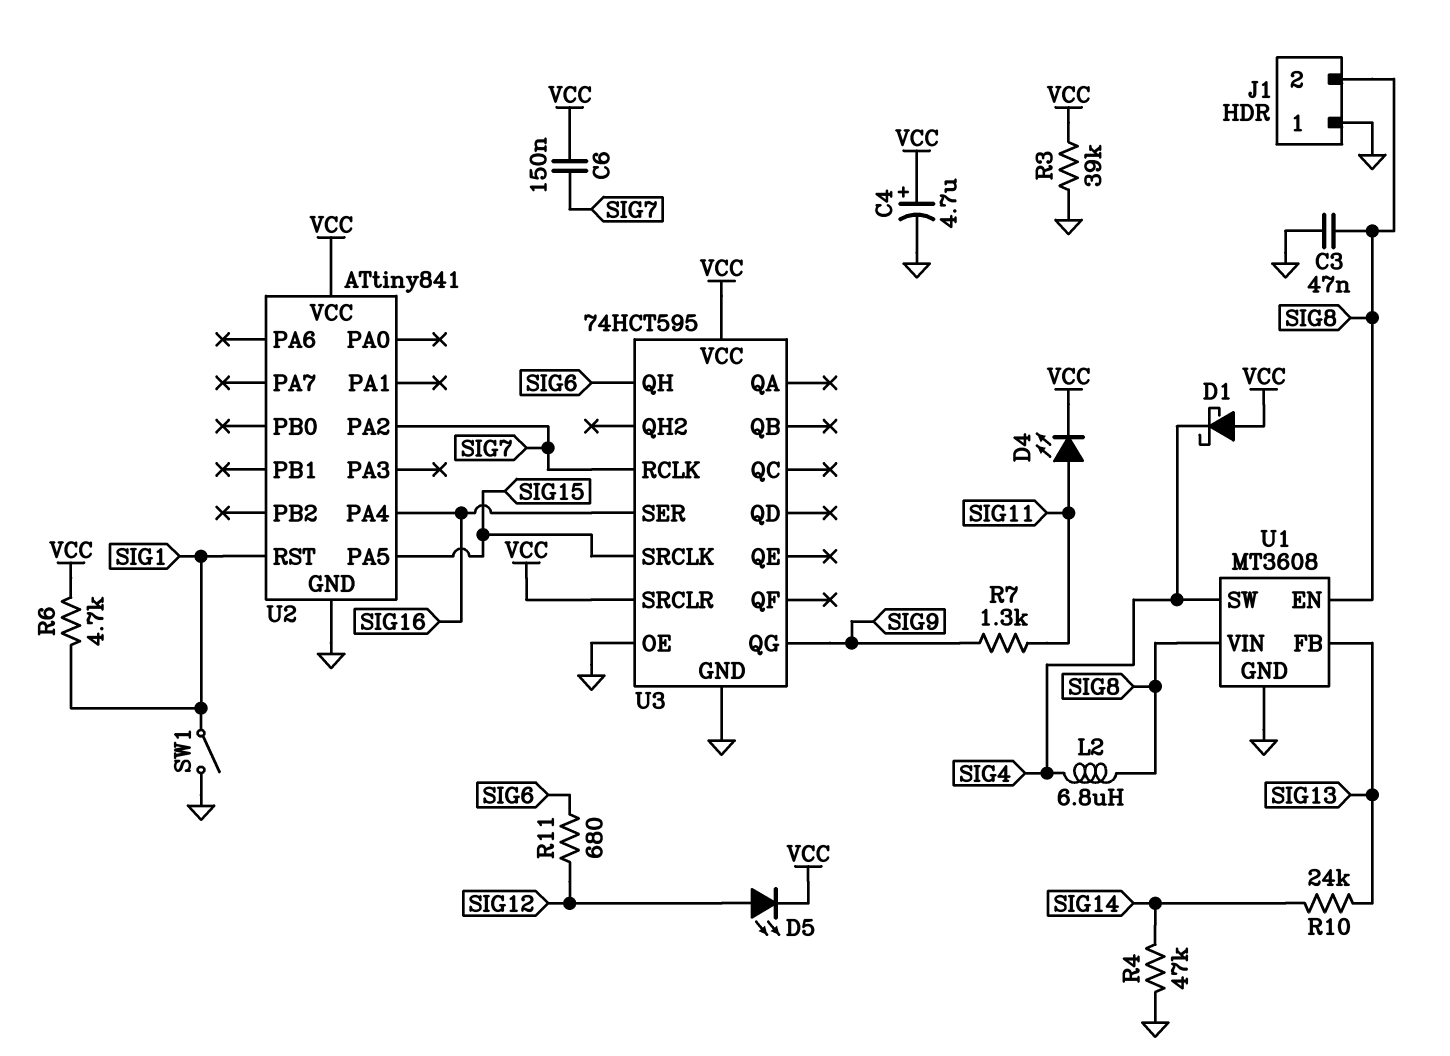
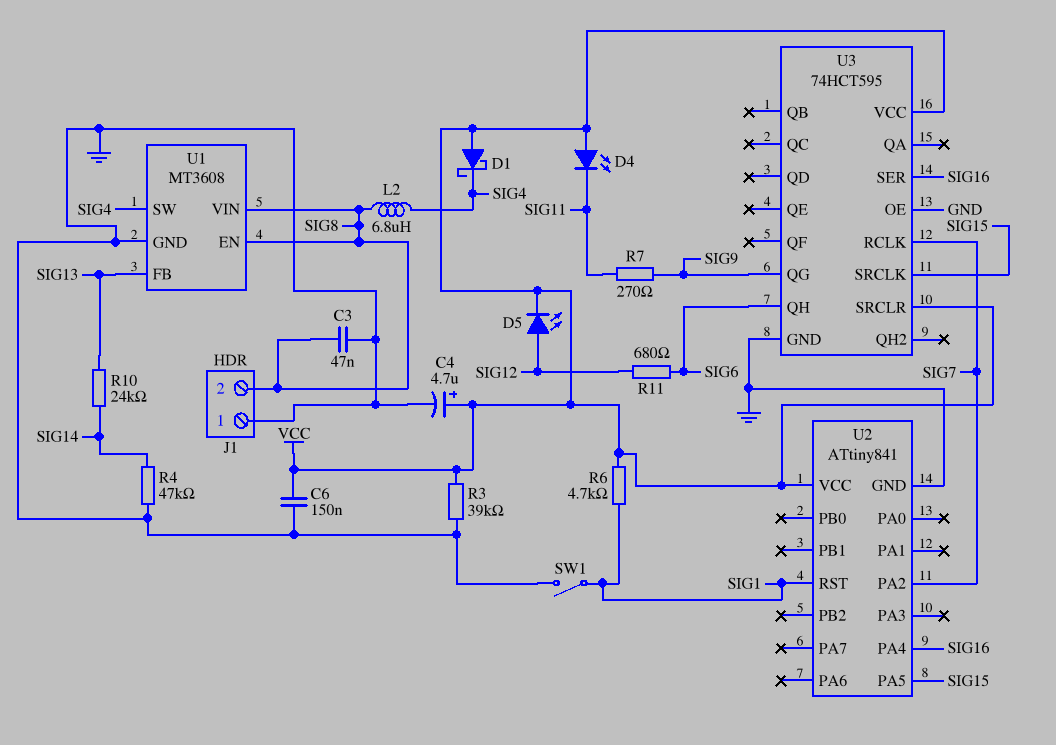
C6: 150nF (SIG7, VCC) -> 150nF (GND, VCC)
D4: LED (A SIG11, K VCC) -> LED (A VCC, K SIG11)
R7: 1.3k (SIG9, SIG11) -> 270 (SIG9, SIG11)

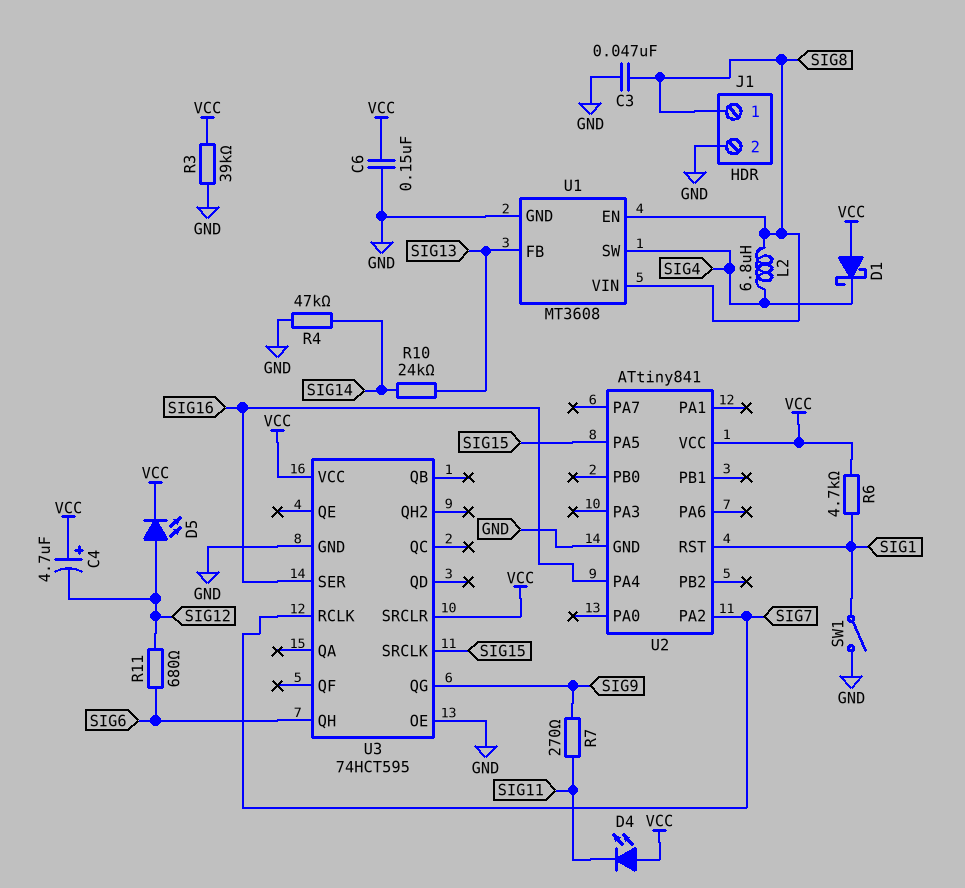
C4: 4.7uF (plus VCC, minus GND) -> 4.7uF (plus VCC, minus SIG12)
J1 pin 1: GND -> SIG8
J1 pin 2: SIG8 -> GND

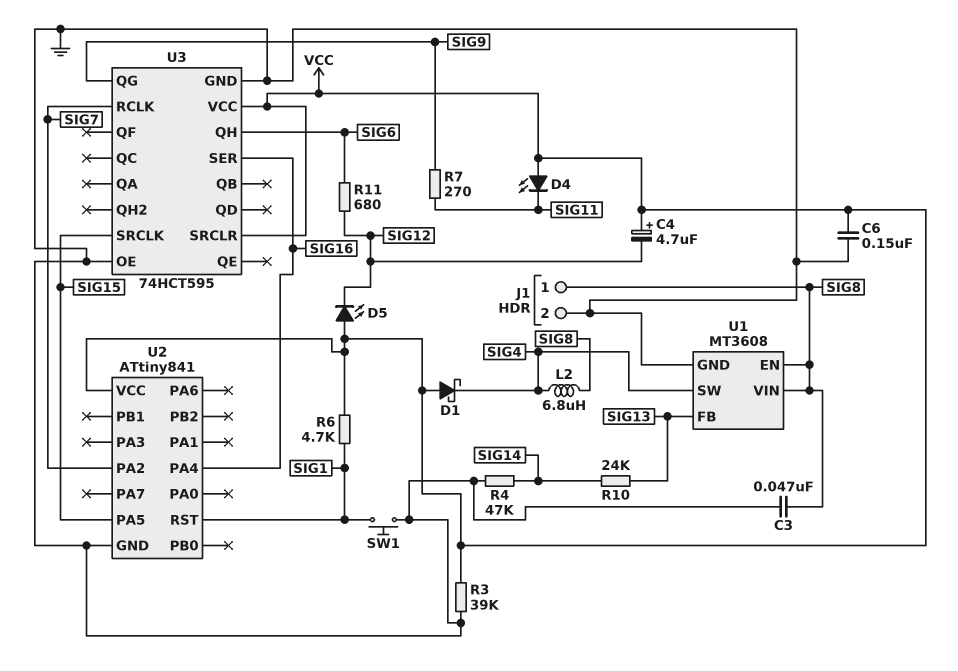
D5: LED (A SIG12, K VCC) -> LED (A VCC, K SIG12)
SW1: switch (GND, SIG1) -> button (GND, SIG1)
##########
### Exercise aim
Starting with the first line of the material above and ending with the line that holds "D5: LED (A SIG12, K", write out those lines exactly, without pictures.

### Solution for this exercise
C6: 150nF (SIG7, VCC) -> 150nF (GND, VCC)
D4: LED (A SIG11, K VCC) -> LED (A VCC, K SIG11)
R7: 1.3k (SIG9, SIG11) -> 270 (SIG9, SIG11)

C4: 4.7uF (plus VCC, minus GND) -> 4.7uF (plus VCC, minus SIG12)
J1 pin 1: GND -> SIG8
J1 pin 2: SIG8 -> GND

D5: LED (A SIG12, K VCC) -> LED (A VCC, K SIG12)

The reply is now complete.